YOUR TASK:
Beginning at the line that includes "IC112: NOT 74HC04", return each line exactly through the end of the listing, and no line before it.

##############################

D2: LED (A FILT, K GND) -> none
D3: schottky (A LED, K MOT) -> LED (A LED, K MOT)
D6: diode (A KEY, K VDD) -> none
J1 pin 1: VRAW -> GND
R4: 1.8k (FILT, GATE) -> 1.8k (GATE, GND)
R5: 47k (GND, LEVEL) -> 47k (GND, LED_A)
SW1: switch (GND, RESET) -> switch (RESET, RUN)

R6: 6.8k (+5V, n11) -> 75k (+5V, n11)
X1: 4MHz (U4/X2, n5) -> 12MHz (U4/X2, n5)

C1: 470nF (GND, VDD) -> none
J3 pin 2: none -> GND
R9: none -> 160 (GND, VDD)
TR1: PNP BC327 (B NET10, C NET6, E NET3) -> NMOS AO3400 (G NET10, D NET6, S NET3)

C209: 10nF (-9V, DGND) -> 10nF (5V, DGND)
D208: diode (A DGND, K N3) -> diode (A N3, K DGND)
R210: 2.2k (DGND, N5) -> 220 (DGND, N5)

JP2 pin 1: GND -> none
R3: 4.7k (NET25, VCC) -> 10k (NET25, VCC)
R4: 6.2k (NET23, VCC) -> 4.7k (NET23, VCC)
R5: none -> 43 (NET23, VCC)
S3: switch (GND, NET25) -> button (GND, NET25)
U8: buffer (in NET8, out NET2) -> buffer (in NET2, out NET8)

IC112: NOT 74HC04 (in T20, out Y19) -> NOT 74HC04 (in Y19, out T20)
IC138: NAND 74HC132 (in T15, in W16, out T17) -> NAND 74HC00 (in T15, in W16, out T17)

##############################

ANSWER SPACE:
IC112: NOT 74HC04 (in T20, out Y19) -> NOT 74HC04 (in Y19, out T20)
IC138: NAND 74HC132 (in T15, in W16, out T17) -> NAND 74HC00 (in T15, in W16, out T17)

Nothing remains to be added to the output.